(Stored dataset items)

= = = = =

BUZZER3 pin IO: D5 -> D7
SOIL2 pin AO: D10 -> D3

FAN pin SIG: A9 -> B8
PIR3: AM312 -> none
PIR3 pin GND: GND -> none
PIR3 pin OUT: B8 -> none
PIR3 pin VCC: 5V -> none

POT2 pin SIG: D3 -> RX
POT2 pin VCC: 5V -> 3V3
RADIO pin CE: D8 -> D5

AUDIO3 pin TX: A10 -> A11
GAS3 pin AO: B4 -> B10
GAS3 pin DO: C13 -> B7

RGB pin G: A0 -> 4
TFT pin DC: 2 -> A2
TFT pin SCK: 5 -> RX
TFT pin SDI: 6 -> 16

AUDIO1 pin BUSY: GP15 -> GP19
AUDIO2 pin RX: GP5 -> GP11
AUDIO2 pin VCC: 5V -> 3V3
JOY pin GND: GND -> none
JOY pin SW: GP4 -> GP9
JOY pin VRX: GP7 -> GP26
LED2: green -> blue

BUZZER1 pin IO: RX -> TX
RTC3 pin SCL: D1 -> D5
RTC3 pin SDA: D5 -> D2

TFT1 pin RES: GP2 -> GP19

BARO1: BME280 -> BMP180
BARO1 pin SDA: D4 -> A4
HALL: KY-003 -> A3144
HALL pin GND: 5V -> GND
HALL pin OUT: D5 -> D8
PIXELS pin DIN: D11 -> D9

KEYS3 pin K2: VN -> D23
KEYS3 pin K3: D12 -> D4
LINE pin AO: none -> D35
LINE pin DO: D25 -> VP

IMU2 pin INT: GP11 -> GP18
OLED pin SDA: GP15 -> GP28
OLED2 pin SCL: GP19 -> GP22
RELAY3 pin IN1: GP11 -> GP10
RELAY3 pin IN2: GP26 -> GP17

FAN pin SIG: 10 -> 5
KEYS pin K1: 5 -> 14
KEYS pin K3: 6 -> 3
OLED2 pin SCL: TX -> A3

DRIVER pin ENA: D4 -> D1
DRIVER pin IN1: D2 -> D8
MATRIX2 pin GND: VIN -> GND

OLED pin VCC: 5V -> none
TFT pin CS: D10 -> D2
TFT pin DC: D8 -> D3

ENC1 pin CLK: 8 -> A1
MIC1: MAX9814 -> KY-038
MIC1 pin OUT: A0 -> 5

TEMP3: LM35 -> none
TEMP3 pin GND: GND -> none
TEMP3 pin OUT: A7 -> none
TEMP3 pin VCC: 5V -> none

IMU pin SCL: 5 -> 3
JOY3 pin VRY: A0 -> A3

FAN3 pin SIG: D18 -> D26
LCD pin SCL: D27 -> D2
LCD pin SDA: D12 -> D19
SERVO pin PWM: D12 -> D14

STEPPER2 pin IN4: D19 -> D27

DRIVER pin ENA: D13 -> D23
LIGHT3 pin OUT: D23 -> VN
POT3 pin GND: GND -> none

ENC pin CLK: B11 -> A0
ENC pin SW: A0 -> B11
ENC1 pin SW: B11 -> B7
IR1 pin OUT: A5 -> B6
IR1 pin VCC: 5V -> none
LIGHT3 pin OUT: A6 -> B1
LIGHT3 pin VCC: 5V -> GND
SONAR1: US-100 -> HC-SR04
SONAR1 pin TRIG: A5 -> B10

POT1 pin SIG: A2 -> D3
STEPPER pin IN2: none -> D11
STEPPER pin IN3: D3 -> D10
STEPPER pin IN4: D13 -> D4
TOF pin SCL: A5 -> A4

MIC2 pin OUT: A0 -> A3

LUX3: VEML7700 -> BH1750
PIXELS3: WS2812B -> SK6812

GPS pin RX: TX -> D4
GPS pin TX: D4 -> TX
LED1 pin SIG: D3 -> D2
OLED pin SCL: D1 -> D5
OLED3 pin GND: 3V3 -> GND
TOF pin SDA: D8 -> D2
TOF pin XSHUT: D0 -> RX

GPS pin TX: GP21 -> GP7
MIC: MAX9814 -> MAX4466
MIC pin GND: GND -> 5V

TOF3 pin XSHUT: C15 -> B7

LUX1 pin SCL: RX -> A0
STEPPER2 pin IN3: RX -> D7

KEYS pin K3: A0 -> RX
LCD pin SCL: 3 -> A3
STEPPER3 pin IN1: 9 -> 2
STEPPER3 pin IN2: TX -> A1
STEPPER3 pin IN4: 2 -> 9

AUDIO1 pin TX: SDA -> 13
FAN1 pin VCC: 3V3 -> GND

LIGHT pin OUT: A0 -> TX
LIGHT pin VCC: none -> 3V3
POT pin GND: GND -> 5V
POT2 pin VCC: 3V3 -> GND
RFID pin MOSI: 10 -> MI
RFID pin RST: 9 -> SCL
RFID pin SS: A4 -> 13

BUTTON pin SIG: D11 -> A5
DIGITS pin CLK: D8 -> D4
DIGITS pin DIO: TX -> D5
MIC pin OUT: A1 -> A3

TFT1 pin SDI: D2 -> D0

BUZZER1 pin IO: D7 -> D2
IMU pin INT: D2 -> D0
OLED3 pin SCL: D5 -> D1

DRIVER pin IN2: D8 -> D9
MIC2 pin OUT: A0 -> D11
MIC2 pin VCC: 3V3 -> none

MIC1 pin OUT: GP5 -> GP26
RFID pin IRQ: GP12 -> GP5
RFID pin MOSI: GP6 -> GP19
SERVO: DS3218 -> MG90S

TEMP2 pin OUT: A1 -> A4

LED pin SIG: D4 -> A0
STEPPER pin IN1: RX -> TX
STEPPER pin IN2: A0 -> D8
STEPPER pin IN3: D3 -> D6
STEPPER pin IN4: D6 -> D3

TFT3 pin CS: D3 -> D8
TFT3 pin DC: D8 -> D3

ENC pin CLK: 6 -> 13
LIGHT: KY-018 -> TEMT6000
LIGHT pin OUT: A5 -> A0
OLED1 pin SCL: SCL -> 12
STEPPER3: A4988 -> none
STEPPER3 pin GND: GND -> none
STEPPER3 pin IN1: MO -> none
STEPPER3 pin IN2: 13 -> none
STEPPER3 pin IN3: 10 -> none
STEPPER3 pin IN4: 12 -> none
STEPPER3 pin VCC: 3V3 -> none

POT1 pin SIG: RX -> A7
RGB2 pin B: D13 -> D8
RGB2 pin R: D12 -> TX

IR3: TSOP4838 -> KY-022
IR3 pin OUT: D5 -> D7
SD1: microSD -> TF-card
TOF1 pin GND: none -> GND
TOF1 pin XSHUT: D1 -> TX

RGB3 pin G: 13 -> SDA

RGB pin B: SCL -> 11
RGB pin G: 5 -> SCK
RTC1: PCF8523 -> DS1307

= = = = =

* BRIEF
Set down, from the entries above, exactly the lines from the one with "LIGHT3 pin VCC: 5V -> GND" up to and including the one with "GPS pin TX: GP21 -> GP7", and no other lines.

* ANSWER BELOW
LIGHT3 pin VCC: 5V -> GND
SONAR1: US-100 -> HC-SR04
SONAR1 pin TRIG: A5 -> B10

POT1 pin SIG: A2 -> D3
STEPPER pin IN2: none -> D11
STEPPER pin IN3: D3 -> D10
STEPPER pin IN4: D13 -> D4
TOF pin SCL: A5 -> A4

MIC2 pin OUT: A0 -> A3

LUX3: VEML7700 -> BH1750
PIXELS3: WS2812B -> SK6812

GPS pin RX: TX -> D4
GPS pin TX: D4 -> TX
LED1 pin SIG: D3 -> D2
OLED pin SCL: D1 -> D5
OLED3 pin GND: 3V3 -> GND
TOF pin SDA: D8 -> D2
TOF pin XSHUT: D0 -> RX

GPS pin TX: GP21 -> GP7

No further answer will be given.